_Your task_.
Starting with the line that contains "camera: 175 degrees left, 5 degrees up", copy out each line through the end of the entries below, exactly as written, and nothing else.

──────────────────────────────

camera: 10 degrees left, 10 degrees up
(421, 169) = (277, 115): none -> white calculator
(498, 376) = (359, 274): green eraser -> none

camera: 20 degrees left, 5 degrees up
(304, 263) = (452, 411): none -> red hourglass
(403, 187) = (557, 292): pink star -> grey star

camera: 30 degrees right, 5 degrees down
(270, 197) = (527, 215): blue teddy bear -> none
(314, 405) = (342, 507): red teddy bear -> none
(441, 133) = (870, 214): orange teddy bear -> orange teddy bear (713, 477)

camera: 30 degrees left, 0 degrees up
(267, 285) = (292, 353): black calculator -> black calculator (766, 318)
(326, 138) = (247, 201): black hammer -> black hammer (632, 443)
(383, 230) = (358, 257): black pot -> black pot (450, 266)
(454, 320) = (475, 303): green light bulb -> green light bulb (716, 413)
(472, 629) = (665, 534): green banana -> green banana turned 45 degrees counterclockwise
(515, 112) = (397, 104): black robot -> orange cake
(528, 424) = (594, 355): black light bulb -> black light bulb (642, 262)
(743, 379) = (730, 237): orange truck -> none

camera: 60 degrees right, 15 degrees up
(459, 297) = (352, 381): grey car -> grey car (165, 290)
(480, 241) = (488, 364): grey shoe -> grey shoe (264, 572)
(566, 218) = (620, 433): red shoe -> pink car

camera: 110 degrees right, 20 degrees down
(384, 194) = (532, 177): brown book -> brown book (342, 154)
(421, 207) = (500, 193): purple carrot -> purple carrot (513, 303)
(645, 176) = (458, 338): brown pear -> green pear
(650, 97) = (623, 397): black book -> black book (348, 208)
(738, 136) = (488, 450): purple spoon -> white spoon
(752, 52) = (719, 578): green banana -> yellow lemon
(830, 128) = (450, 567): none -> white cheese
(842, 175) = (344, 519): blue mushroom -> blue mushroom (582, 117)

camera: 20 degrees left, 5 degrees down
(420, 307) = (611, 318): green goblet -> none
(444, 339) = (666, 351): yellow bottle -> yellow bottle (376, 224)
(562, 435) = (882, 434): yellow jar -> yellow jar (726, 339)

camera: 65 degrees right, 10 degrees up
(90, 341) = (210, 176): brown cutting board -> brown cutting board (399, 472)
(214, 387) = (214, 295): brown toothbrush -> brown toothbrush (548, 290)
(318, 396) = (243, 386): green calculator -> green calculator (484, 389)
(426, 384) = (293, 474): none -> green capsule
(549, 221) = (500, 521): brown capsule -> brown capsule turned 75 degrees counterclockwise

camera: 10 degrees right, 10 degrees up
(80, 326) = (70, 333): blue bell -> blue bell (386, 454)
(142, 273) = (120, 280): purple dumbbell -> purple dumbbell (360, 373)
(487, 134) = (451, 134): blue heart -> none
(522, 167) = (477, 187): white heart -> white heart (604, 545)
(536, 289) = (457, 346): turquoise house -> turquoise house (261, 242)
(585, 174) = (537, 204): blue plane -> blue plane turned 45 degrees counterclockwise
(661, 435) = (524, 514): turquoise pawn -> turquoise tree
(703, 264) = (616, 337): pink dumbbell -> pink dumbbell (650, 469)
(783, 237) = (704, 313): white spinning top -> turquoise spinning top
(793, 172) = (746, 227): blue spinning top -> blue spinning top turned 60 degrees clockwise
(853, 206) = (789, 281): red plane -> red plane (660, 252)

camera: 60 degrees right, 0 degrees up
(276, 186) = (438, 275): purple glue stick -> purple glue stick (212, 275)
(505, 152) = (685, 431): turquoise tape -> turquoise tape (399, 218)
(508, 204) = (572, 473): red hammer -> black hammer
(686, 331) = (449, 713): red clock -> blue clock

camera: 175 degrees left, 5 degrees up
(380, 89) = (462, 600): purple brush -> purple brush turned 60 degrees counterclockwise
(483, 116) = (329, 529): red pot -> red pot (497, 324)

──────────────────────────────

_Reply_.
camera: 175 degrees left, 5 degrees up
(380, 89) = (462, 600): purple brush -> purple brush turned 60 degrees counterclockwise
(483, 116) = (329, 529): red pot -> red pot (497, 324)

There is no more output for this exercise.